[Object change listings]
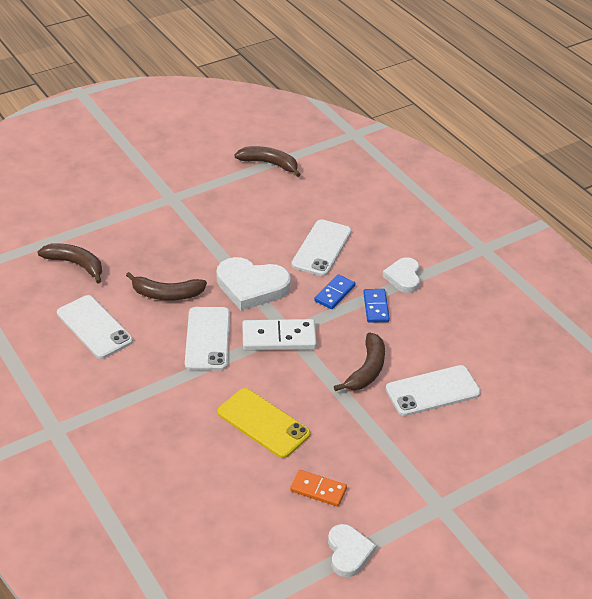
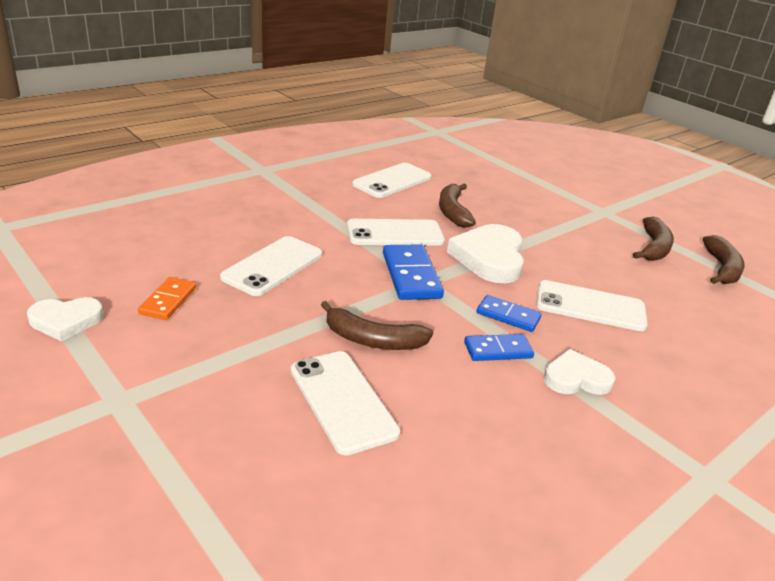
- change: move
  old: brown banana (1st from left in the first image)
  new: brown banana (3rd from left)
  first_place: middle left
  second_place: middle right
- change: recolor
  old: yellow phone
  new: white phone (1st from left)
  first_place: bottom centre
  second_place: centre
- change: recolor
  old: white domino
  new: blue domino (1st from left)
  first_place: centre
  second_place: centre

THE TASK:
Begin with the line that contains "first_place: bottom centre" and set down each line exactly until the records above end, including the final line.

ANSWER FOR THE TASK:
  first_place: bottom centre
  second_place: centre
- change: recolor
  old: white domino
  new: blue domino (1st from left)
  first_place: centre
  second_place: centre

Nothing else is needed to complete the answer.